==== Given data ====
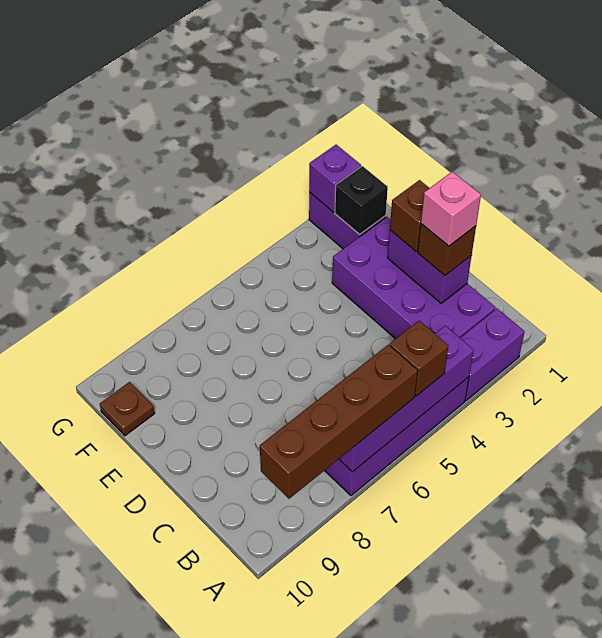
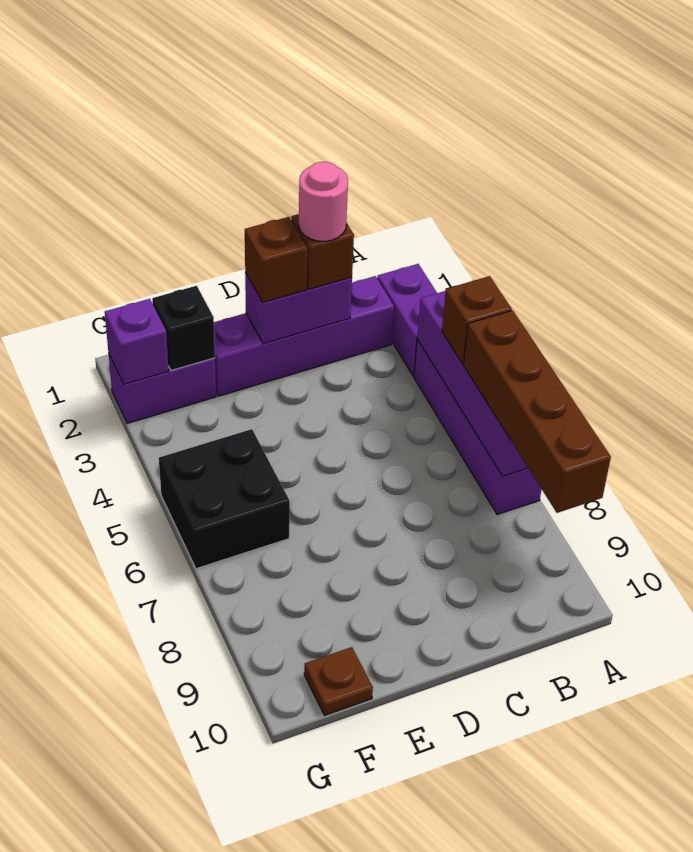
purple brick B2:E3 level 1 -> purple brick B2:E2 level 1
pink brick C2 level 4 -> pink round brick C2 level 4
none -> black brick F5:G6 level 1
====
Work request:
Starting with the line that contains "pink brick C2", print each line through the last one in the listing. Include both end lines and add nothing.

Response for this exercise:
pink brick C2 level 4 -> pink round brick C2 level 4
none -> black brick F5:G6 level 1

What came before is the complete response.